### BRIEF
Retype exactly, and only, the lines from the one that contains "U1: OR 74HC32" through the final line of the entries.

### SOURCE INFORMATION
*** Begin section ***
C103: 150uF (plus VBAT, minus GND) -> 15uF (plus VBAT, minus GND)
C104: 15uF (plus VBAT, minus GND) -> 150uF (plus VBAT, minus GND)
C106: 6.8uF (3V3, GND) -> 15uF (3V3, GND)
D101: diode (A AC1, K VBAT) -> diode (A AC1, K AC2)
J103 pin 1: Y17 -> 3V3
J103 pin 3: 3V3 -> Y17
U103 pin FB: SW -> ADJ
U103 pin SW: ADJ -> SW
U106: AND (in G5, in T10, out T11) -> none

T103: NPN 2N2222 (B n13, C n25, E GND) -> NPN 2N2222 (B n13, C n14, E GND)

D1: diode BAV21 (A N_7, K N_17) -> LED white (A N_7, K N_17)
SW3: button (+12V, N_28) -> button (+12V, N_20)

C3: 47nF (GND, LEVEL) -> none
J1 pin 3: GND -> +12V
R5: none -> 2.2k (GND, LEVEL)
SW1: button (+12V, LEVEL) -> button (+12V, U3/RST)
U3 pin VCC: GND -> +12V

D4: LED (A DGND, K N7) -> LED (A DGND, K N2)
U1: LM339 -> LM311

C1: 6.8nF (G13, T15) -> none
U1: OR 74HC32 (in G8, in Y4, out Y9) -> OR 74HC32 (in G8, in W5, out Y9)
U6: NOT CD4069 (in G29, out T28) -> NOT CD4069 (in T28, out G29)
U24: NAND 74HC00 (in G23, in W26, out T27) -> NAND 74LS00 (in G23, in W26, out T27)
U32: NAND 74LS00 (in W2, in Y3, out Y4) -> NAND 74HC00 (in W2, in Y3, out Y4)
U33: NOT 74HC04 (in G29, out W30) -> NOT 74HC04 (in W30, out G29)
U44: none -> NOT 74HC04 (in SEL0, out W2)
*** End section ***
### THE COMPLETED TASK
U1: OR 74HC32 (in G8, in Y4, out Y9) -> OR 74HC32 (in G8, in W5, out Y9)
U6: NOT CD4069 (in G29, out T28) -> NOT CD4069 (in T28, out G29)
U24: NAND 74HC00 (in G23, in W26, out T27) -> NAND 74LS00 (in G23, in W26, out T27)
U32: NAND 74LS00 (in W2, in Y3, out Y4) -> NAND 74HC00 (in W2, in Y3, out Y4)
U33: NOT 74HC04 (in G29, out W30) -> NOT 74HC04 (in W30, out G29)
U44: none -> NOT 74HC04 (in SEL0, out W2)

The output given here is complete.